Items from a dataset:
⟨
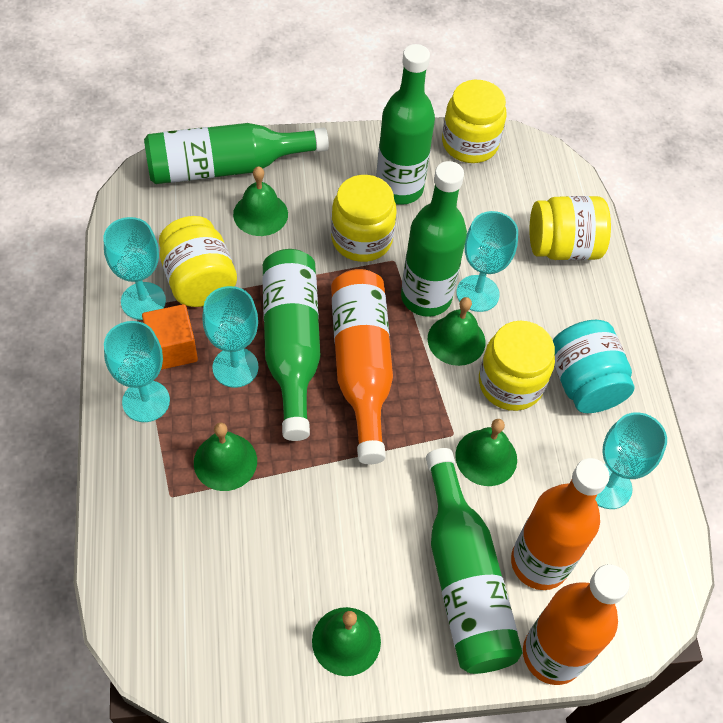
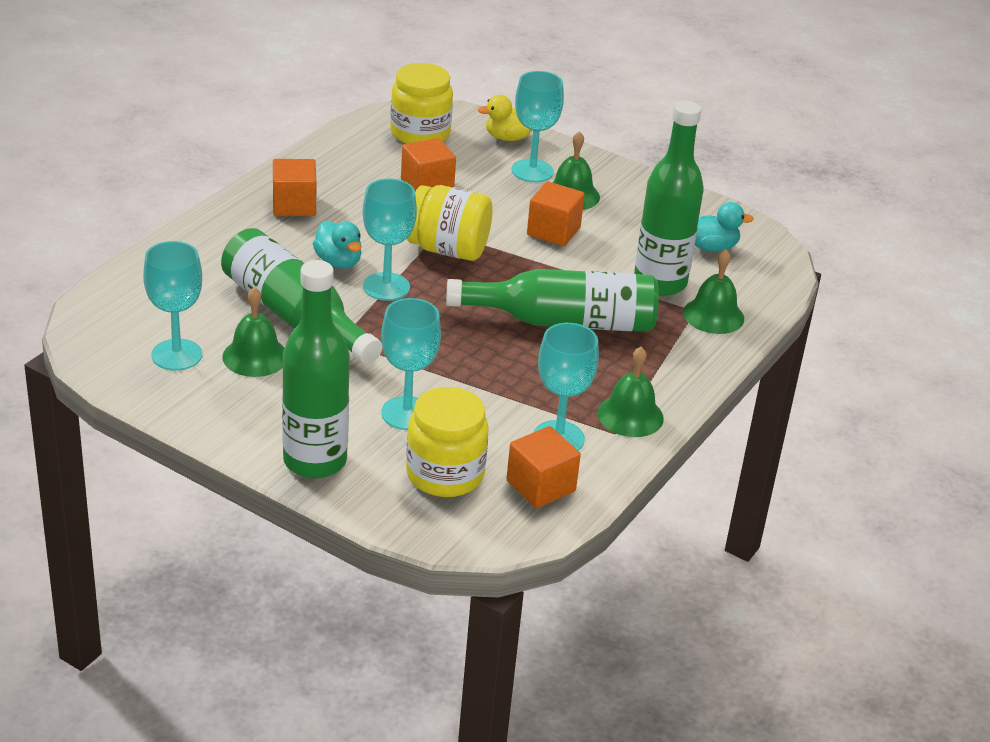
green bell: 5 -> 4
green bottle: 5 -> 4
orange bottle: 3 -> 0
orange cube: 1 -> 4
turquoise duck: 0 -> 2
turquoise jar: 1 -> 0
yellow duck: 0 -> 1
yellow jar: 5 -> 3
⟩
Problem details
Give back every entry in full, exactly as written, with no picture included.

The answer
green bell: 5 -> 4
green bottle: 5 -> 4
orange bottle: 3 -> 0
orange cube: 1 -> 4
turquoise duck: 0 -> 2
turquoise jar: 1 -> 0
yellow duck: 0 -> 1
yellow jar: 5 -> 3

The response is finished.